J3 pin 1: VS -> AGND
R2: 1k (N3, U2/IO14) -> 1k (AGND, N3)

--

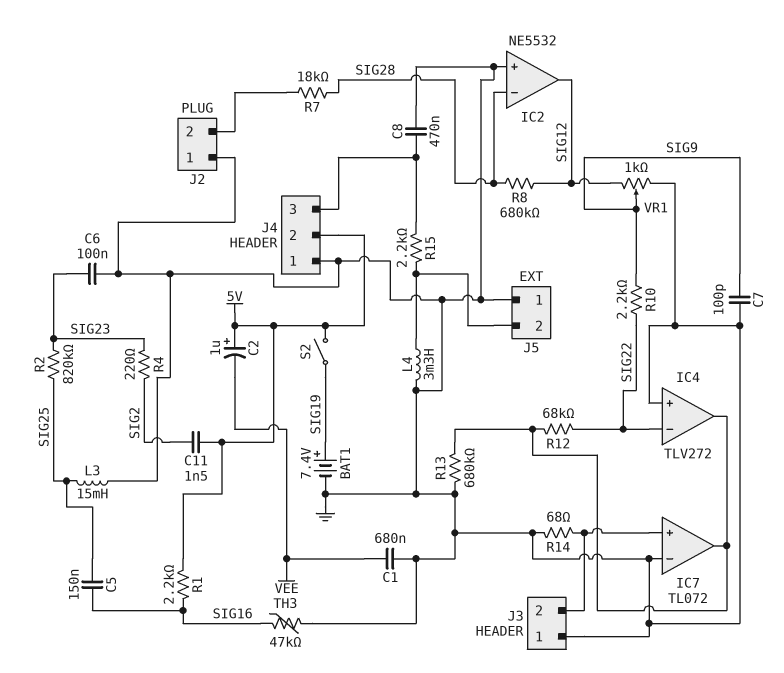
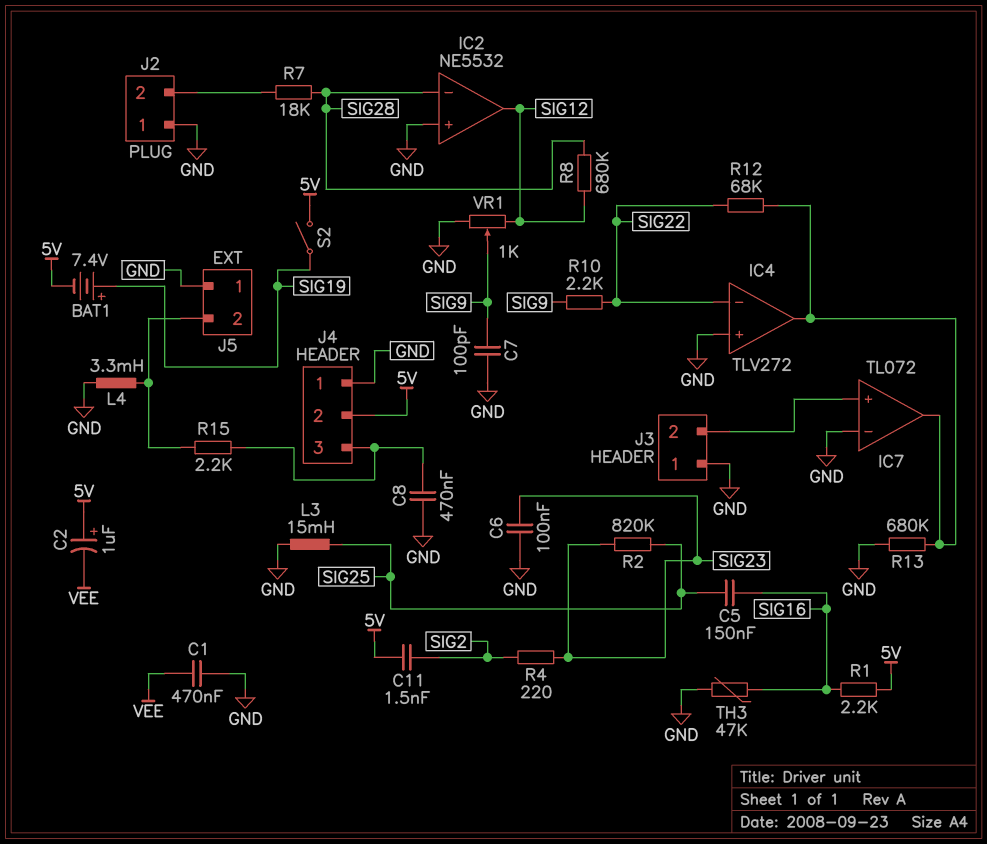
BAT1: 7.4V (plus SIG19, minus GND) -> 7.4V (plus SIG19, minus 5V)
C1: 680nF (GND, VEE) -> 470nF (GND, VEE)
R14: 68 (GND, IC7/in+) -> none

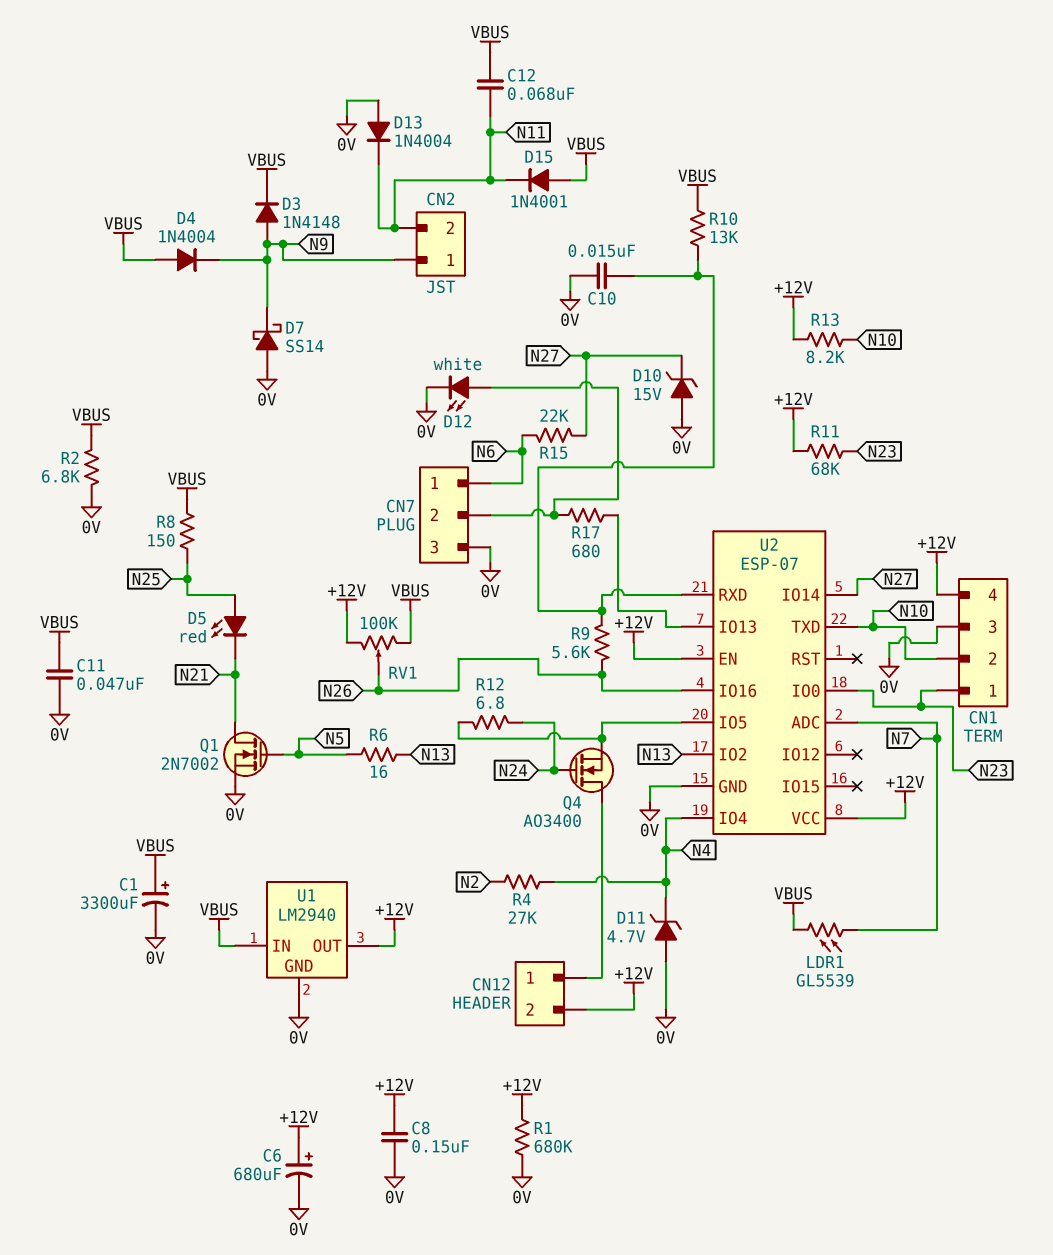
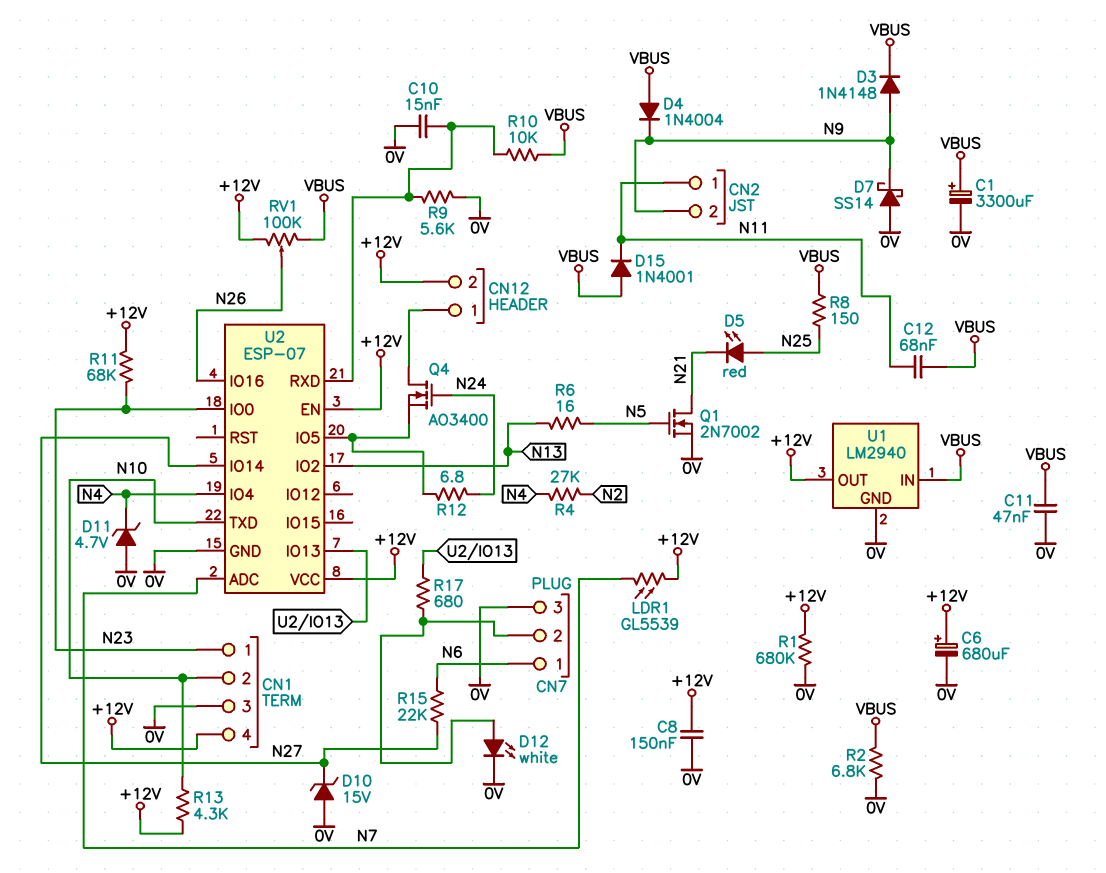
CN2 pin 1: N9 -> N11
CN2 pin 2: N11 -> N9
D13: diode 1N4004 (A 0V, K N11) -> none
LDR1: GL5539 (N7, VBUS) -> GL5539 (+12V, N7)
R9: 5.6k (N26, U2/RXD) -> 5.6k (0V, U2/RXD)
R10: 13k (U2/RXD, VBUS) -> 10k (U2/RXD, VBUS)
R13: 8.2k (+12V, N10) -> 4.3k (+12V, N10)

--

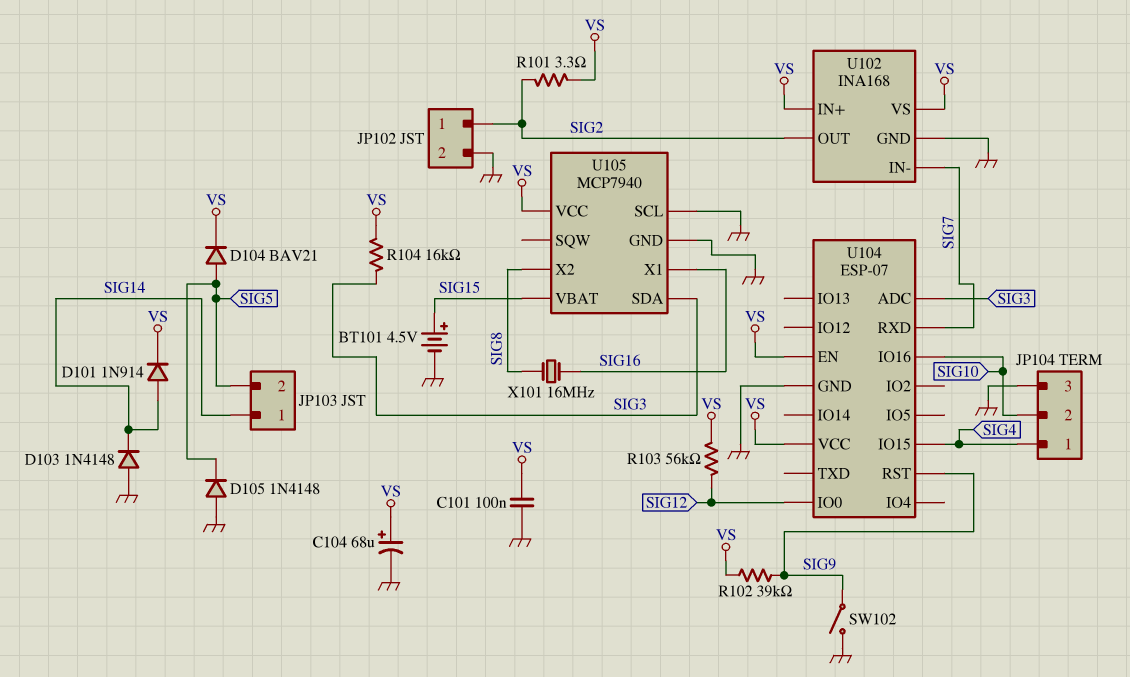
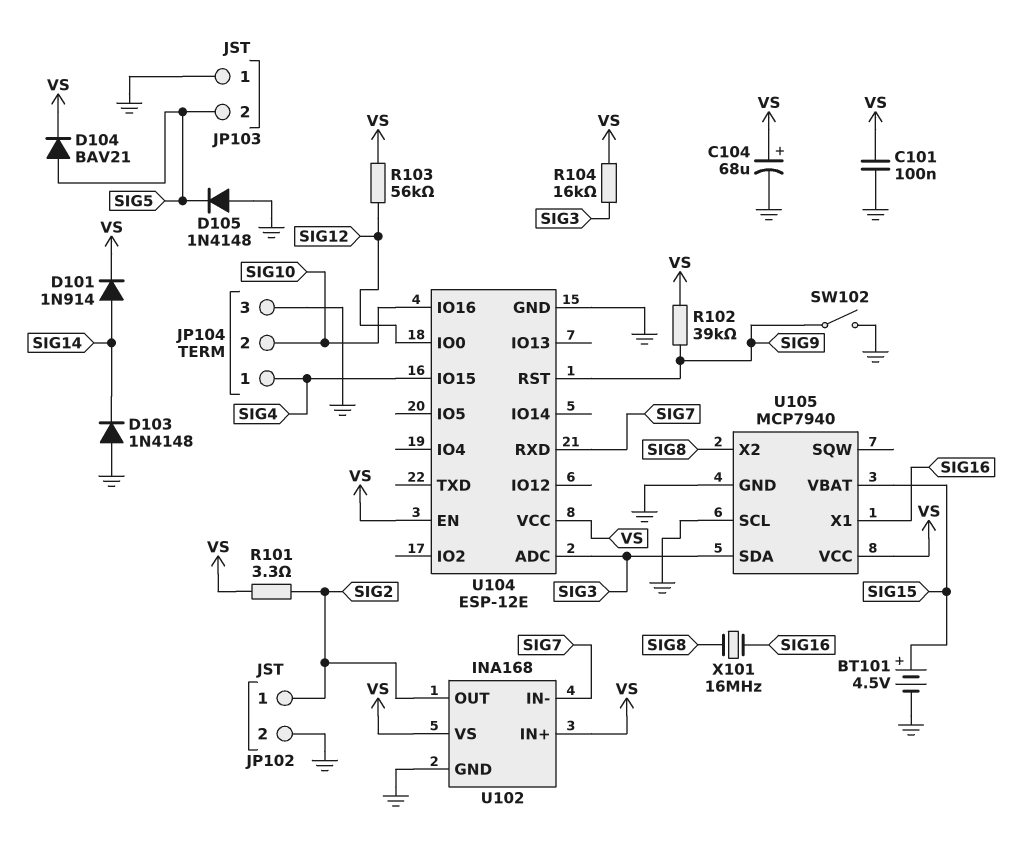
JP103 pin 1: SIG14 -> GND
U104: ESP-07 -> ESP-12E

• _PROBLEM REQUIREMENTS_
Your answer is a single number: how many lines in the listing above hold "VBUS"?

• _WRITTEN RESPONSE_
2